**PROVIDED DATA:**
◆ ◆ ◆ ◆ ◆

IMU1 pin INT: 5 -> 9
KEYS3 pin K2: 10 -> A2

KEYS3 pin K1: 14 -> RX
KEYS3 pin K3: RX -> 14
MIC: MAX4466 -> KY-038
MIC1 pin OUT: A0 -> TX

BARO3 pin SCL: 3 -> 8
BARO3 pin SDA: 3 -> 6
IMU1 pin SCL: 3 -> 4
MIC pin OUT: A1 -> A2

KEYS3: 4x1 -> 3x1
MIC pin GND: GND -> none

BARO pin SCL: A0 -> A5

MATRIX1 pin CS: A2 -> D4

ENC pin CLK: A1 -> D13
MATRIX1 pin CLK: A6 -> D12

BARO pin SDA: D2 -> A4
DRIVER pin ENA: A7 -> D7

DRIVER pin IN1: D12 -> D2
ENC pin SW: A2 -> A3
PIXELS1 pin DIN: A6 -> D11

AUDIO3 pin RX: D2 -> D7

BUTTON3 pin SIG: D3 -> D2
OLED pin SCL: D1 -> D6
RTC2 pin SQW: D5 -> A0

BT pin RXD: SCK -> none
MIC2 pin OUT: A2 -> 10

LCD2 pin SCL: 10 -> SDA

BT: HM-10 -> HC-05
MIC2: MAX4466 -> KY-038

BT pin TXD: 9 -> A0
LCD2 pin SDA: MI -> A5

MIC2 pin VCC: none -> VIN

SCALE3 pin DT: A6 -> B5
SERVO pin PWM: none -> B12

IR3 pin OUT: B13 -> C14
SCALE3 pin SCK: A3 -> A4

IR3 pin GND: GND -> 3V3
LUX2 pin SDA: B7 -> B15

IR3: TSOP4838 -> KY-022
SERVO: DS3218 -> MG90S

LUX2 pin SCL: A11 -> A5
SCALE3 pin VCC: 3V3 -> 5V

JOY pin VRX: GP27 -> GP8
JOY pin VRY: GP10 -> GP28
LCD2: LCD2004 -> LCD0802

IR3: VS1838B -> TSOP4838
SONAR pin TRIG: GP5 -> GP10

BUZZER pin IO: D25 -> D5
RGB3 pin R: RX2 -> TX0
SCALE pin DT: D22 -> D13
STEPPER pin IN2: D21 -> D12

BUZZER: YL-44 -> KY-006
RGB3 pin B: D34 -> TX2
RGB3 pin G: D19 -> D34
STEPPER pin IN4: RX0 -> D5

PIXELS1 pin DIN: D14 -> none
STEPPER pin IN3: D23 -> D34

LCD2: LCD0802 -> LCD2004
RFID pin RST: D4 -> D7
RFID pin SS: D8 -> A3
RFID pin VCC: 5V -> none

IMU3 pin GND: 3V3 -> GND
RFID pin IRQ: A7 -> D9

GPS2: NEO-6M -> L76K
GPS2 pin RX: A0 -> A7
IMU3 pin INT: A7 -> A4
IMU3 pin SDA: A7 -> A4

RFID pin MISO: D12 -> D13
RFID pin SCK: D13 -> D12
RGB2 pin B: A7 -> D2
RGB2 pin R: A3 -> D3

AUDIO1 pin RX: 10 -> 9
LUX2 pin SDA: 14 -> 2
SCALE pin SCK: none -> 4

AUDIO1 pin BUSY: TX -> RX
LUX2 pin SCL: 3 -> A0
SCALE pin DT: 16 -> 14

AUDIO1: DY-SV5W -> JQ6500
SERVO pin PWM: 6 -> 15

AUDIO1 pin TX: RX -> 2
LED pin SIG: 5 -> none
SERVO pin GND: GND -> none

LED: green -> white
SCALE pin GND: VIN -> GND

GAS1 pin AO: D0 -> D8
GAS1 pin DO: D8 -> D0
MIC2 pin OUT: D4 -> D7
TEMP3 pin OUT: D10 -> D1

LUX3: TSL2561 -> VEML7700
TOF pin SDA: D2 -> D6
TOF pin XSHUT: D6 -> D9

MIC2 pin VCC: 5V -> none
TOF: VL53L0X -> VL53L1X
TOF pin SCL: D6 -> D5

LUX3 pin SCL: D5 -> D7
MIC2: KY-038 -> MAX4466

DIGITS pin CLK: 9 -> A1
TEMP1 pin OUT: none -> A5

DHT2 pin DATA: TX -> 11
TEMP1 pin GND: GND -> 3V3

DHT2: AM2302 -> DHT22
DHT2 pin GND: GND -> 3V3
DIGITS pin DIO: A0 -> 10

◆ ◆ ◆ ◆ ◆

**HOW TO COMPLETE THIS TASK:** Repeat the data above in full, word for word.

**REPLY TO THE EXERCISE:**
IMU1 pin INT: 5 -> 9
KEYS3 pin K2: 10 -> A2

KEYS3 pin K1: 14 -> RX
KEYS3 pin K3: RX -> 14
MIC: MAX4466 -> KY-038
MIC1 pin OUT: A0 -> TX

BARO3 pin SCL: 3 -> 8
BARO3 pin SDA: 3 -> 6
IMU1 pin SCL: 3 -> 4
MIC pin OUT: A1 -> A2

KEYS3: 4x1 -> 3x1
MIC pin GND: GND -> none

BARO pin SCL: A0 -> A5

MATRIX1 pin CS: A2 -> D4

ENC pin CLK: A1 -> D13
MATRIX1 pin CLK: A6 -> D12

BARO pin SDA: D2 -> A4
DRIVER pin ENA: A7 -> D7

DRIVER pin IN1: D12 -> D2
ENC pin SW: A2 -> A3
PIXELS1 pin DIN: A6 -> D11

AUDIO3 pin RX: D2 -> D7

BUTTON3 pin SIG: D3 -> D2
OLED pin SCL: D1 -> D6
RTC2 pin SQW: D5 -> A0

BT pin RXD: SCK -> none
MIC2 pin OUT: A2 -> 10

LCD2 pin SCL: 10 -> SDA

BT: HM-10 -> HC-05
MIC2: MAX4466 -> KY-038

BT pin TXD: 9 -> A0
LCD2 pin SDA: MI -> A5

MIC2 pin VCC: none -> VIN

SCALE3 pin DT: A6 -> B5
SERVO pin PWM: none -> B12

IR3 pin OUT: B13 -> C14
SCALE3 pin SCK: A3 -> A4

IR3 pin GND: GND -> 3V3
LUX2 pin SDA: B7 -> B15

IR3: TSOP4838 -> KY-022
SERVO: DS3218 -> MG90S

LUX2 pin SCL: A11 -> A5
SCALE3 pin VCC: 3V3 -> 5V

JOY pin VRX: GP27 -> GP8
JOY pin VRY: GP10 -> GP28
LCD2: LCD2004 -> LCD0802

IR3: VS1838B -> TSOP4838
SONAR pin TRIG: GP5 -> GP10

BUZZER pin IO: D25 -> D5
RGB3 pin R: RX2 -> TX0
SCALE pin DT: D22 -> D13
STEPPER pin IN2: D21 -> D12

BUZZER: YL-44 -> KY-006
RGB3 pin B: D34 -> TX2
RGB3 pin G: D19 -> D34
STEPPER pin IN4: RX0 -> D5

PIXELS1 pin DIN: D14 -> none
STEPPER pin IN3: D23 -> D34

LCD2: LCD0802 -> LCD2004
RFID pin RST: D4 -> D7
RFID pin SS: D8 -> A3
RFID pin VCC: 5V -> none

IMU3 pin GND: 3V3 -> GND
RFID pin IRQ: A7 -> D9

GPS2: NEO-6M -> L76K
GPS2 pin RX: A0 -> A7
IMU3 pin INT: A7 -> A4
IMU3 pin SDA: A7 -> A4

RFID pin MISO: D12 -> D13
RFID pin SCK: D13 -> D12
RGB2 pin B: A7 -> D2
RGB2 pin R: A3 -> D3

AUDIO1 pin RX: 10 -> 9
LUX2 pin SDA: 14 -> 2
SCALE pin SCK: none -> 4

AUDIO1 pin BUSY: TX -> RX
LUX2 pin SCL: 3 -> A0
SCALE pin DT: 16 -> 14

AUDIO1: DY-SV5W -> JQ6500
SERVO pin PWM: 6 -> 15

AUDIO1 pin TX: RX -> 2
LED pin SIG: 5 -> none
SERVO pin GND: GND -> none

LED: green -> white
SCALE pin GND: VIN -> GND

GAS1 pin AO: D0 -> D8
GAS1 pin DO: D8 -> D0
MIC2 pin OUT: D4 -> D7
TEMP3 pin OUT: D10 -> D1

LUX3: TSL2561 -> VEML7700
TOF pin SDA: D2 -> D6
TOF pin XSHUT: D6 -> D9

MIC2 pin VCC: 5V -> none
TOF: VL53L0X -> VL53L1X
TOF pin SCL: D6 -> D5

LUX3 pin SCL: D5 -> D7
MIC2: KY-038 -> MAX4466

DIGITS pin CLK: 9 -> A1
TEMP1 pin OUT: none -> A5

DHT2 pin DATA: TX -> 11
TEMP1 pin GND: GND -> 3V3

DHT2: AM2302 -> DHT22
DHT2 pin GND: GND -> 3V3
DIGITS pin DIO: A0 -> 10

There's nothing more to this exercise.